Aim of the task: Your output should be an exact copy of the records, with no pictures in it.

Data records:
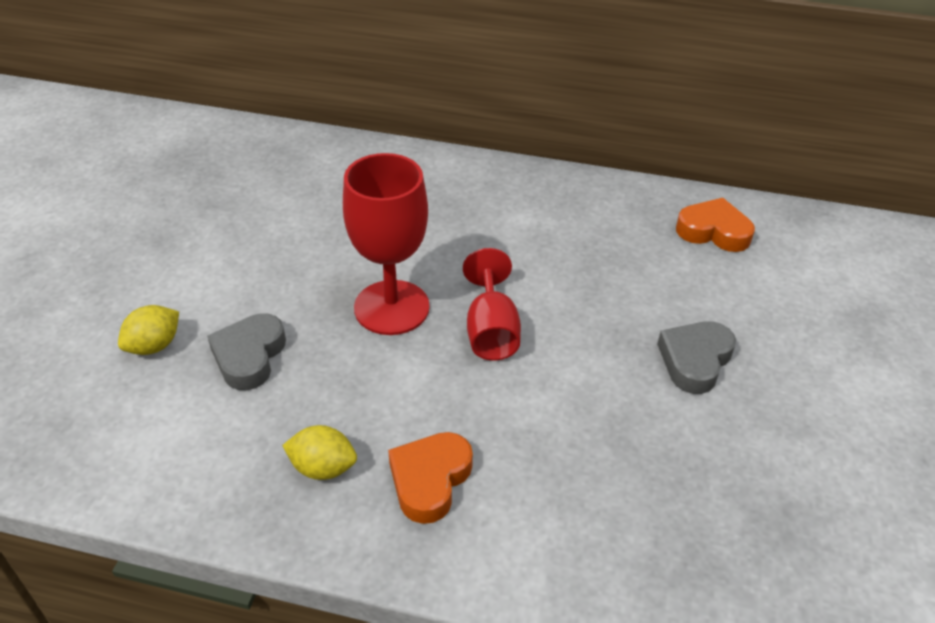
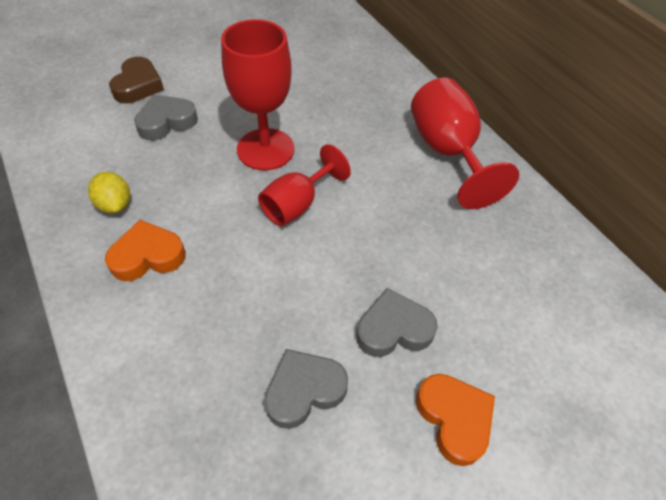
camera: 45 degrees right, 10 degrees up
(154, 346) = (138, 86): yellow lemon -> brown heart
(544, 200) = (447, 152): none -> red goblet
(702, 457) = (304, 390): none -> grey heart
(713, 231) = (542, 259): orange heart -> orange heart (454, 419)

Task result:
camera: 45 degrees right, 10 degrees up
(154, 346) = (138, 86): yellow lemon -> brown heart
(544, 200) = (447, 152): none -> red goblet
(702, 457) = (304, 390): none -> grey heart
(713, 231) = (542, 259): orange heart -> orange heart (454, 419)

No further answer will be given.